Provided records:
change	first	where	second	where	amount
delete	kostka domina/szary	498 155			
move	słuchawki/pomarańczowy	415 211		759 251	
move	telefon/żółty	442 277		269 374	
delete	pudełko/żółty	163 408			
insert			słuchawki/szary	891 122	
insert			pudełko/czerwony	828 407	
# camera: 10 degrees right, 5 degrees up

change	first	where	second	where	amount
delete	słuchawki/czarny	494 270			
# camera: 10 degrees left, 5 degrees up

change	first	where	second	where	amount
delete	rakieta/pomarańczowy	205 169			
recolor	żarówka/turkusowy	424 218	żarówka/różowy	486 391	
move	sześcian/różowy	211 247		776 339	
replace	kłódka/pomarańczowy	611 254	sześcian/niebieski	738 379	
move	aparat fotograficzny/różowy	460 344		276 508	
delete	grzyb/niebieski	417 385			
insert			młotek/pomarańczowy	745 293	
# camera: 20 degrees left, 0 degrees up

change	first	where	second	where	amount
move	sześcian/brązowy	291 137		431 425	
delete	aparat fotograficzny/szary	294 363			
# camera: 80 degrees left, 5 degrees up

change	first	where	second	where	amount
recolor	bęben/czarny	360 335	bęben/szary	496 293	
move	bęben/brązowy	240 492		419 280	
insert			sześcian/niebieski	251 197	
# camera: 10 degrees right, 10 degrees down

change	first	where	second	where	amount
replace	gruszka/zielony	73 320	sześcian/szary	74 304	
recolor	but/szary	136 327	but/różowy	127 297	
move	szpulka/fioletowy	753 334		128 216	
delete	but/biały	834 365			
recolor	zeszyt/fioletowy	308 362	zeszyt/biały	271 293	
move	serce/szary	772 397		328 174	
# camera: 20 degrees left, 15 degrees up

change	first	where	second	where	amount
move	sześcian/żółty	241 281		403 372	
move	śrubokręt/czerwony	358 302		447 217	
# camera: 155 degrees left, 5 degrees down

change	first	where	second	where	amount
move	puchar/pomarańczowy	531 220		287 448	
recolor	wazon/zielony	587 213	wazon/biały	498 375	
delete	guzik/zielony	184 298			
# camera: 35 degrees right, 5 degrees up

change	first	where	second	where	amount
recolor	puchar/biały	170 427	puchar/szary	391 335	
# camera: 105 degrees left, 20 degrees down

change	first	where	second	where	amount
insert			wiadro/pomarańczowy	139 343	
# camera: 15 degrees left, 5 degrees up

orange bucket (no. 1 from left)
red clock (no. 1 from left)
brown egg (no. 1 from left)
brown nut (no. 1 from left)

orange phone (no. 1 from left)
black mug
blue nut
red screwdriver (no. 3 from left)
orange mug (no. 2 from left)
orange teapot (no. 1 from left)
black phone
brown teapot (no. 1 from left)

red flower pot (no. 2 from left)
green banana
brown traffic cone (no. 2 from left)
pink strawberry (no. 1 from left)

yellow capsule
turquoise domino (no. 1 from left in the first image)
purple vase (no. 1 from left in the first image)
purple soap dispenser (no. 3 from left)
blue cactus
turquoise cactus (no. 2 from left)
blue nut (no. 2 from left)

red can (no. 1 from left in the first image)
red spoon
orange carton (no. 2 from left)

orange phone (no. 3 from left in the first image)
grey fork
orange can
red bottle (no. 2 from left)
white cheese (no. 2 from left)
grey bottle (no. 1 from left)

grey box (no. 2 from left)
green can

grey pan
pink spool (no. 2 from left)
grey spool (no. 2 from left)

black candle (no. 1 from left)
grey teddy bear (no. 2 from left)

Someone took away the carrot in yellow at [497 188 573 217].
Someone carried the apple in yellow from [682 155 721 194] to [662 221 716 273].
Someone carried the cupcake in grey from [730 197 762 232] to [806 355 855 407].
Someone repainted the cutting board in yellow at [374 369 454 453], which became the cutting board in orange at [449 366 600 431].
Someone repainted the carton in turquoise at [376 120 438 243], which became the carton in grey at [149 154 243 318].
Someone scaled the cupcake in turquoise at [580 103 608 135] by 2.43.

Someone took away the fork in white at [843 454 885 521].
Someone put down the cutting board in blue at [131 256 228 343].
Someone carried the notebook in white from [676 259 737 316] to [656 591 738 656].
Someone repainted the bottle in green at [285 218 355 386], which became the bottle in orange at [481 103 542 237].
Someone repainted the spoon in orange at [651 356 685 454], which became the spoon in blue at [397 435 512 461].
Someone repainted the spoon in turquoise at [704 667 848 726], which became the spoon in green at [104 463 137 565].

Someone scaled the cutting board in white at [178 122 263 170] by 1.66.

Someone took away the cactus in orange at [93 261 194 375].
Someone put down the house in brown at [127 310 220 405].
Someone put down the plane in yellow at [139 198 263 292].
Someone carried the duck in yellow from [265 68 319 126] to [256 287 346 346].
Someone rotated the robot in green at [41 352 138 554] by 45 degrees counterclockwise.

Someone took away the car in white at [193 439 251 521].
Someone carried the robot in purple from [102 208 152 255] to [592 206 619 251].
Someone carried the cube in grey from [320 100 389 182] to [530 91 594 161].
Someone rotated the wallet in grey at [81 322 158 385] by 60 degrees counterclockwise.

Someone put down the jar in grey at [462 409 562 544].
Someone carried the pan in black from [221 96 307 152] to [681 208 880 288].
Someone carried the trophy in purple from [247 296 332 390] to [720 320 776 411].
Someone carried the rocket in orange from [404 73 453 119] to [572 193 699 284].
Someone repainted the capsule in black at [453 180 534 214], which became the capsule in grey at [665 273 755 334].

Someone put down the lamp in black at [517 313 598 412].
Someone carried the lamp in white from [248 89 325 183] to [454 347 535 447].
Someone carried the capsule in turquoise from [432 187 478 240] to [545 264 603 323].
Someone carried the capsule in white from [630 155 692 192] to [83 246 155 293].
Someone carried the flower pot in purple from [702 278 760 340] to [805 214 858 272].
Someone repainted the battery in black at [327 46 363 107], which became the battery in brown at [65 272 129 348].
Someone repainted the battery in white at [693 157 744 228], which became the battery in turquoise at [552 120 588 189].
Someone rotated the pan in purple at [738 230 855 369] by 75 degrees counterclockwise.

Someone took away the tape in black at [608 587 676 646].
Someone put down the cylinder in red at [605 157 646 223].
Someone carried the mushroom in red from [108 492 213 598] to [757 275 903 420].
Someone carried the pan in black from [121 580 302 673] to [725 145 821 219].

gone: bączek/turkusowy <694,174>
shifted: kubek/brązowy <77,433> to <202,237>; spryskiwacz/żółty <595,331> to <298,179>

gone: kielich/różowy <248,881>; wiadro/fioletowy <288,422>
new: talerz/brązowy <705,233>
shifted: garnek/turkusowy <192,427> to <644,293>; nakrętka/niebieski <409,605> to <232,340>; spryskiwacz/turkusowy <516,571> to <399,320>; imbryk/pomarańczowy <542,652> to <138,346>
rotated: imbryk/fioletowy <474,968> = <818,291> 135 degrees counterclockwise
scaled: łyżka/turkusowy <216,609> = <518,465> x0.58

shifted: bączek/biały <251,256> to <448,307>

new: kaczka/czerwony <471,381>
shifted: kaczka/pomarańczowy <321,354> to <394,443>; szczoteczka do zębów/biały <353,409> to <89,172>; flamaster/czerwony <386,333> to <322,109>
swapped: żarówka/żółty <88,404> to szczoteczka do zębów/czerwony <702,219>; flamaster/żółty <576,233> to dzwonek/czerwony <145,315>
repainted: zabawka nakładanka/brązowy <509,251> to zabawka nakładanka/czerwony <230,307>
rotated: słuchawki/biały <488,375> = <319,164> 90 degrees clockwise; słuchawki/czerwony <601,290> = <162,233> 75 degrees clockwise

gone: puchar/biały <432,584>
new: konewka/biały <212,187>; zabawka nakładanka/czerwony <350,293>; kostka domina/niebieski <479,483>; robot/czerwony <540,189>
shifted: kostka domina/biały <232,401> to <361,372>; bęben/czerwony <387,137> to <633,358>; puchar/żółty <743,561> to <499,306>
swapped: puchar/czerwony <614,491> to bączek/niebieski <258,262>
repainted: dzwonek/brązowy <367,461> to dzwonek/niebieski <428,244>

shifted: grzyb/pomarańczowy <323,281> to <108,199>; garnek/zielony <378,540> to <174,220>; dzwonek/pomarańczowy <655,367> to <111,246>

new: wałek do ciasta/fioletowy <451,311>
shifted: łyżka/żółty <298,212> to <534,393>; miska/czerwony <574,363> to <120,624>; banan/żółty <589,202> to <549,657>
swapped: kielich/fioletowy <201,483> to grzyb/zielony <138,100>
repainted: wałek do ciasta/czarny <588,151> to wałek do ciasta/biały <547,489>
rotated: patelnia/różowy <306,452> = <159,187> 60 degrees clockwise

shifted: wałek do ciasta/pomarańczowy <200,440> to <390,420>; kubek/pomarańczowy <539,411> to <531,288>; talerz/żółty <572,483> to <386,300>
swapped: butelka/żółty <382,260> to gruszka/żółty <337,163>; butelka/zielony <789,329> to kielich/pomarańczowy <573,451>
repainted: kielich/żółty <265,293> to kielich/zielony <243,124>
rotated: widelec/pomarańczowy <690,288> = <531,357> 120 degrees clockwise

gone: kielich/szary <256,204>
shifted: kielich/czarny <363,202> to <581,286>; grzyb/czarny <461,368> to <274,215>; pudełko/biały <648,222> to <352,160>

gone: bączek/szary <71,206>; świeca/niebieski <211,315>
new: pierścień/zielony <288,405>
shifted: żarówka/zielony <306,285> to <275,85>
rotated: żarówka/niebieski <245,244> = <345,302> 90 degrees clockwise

Task details: Reproduce word for word the material above, starting with the line that has "Someone took away the carrot" and stopping after the line that has "Someone repainted the carton".

Written reply:
Someone took away the carrot in yellow at [497 188 573 217].
Someone carried the apple in yellow from [682 155 721 194] to [662 221 716 273].
Someone carried the cupcake in grey from [730 197 762 232] to [806 355 855 407].
Someone repainted the cutting board in yellow at [374 369 454 453], which became the cutting board in orange at [449 366 600 431].
Someone repainted the carton in turquoise at [376 120 438 243], which became the carton in grey at [149 154 243 318].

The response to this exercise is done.